#### [Exercise instructions]
Everything in the records except the pictures needs to be printed again exactly.

(Recorded information begins)

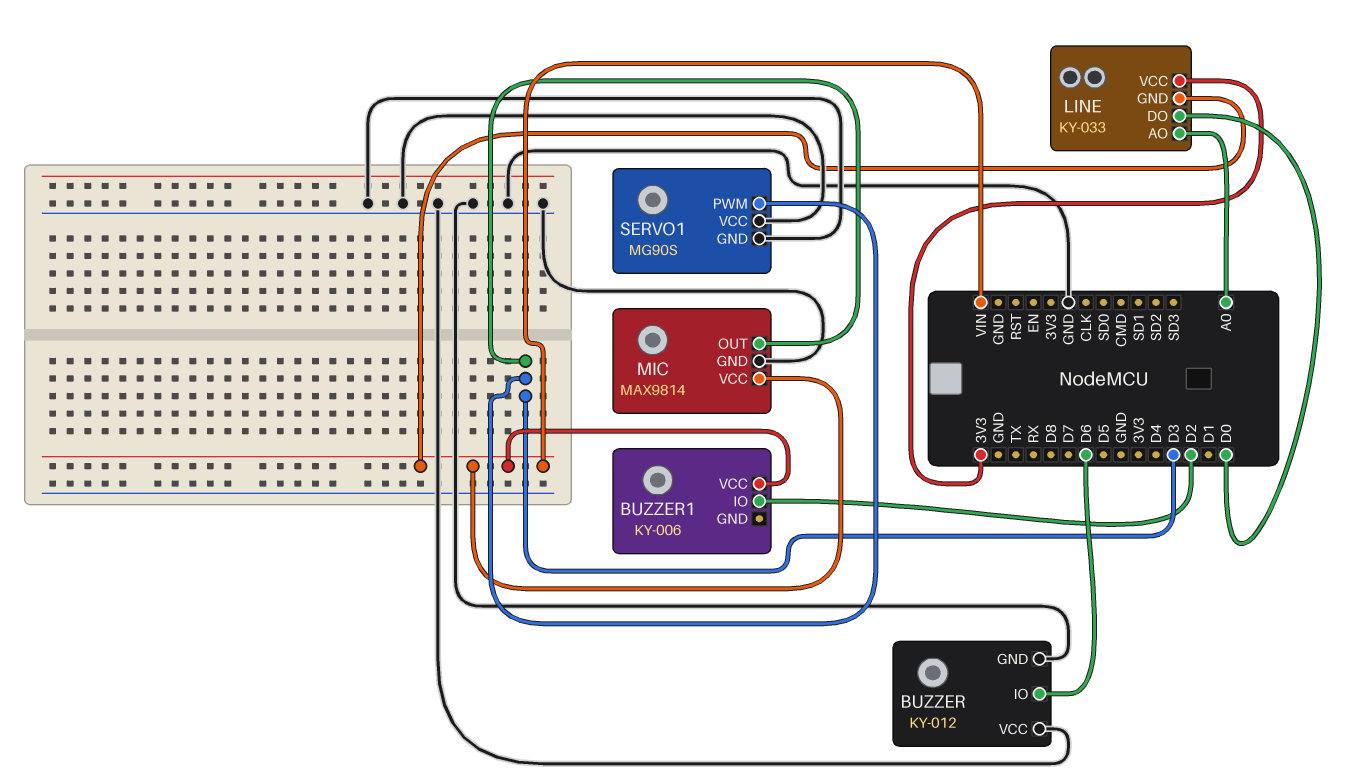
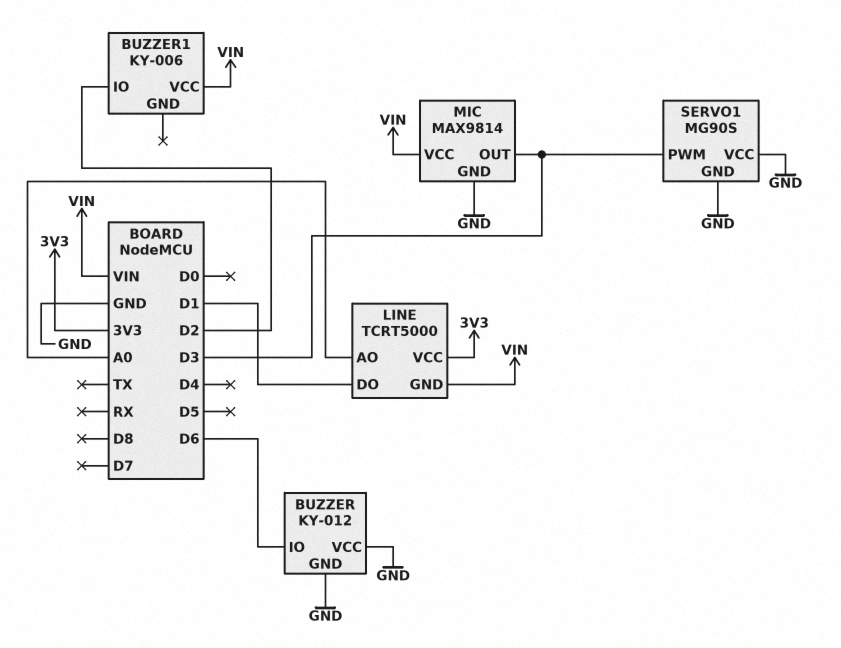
LINE: KY-033 -> TCRT5000
LINE pin DO: D0 -> D1

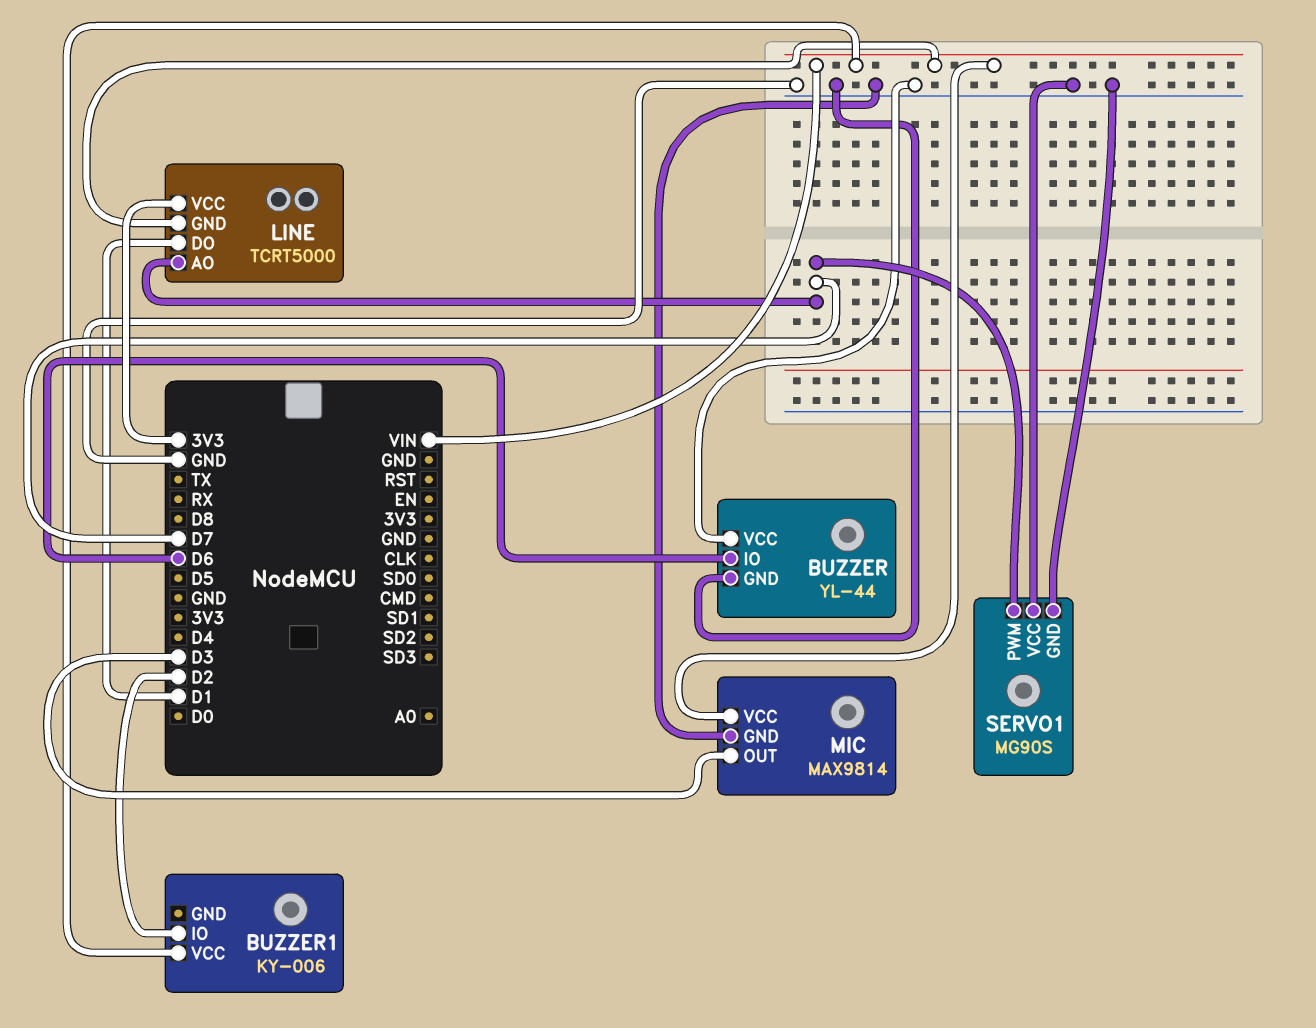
BUZZER: KY-012 -> YL-44
LINE pin AO: A0 -> D7
SERVO1 pin PWM: D3 -> D7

(Recorded information ends)

#### [Solution for this task]
LINE: KY-033 -> TCRT5000
LINE pin DO: D0 -> D1

BUZZER: KY-012 -> YL-44
LINE pin AO: A0 -> D7
SERVO1 pin PWM: D3 -> D7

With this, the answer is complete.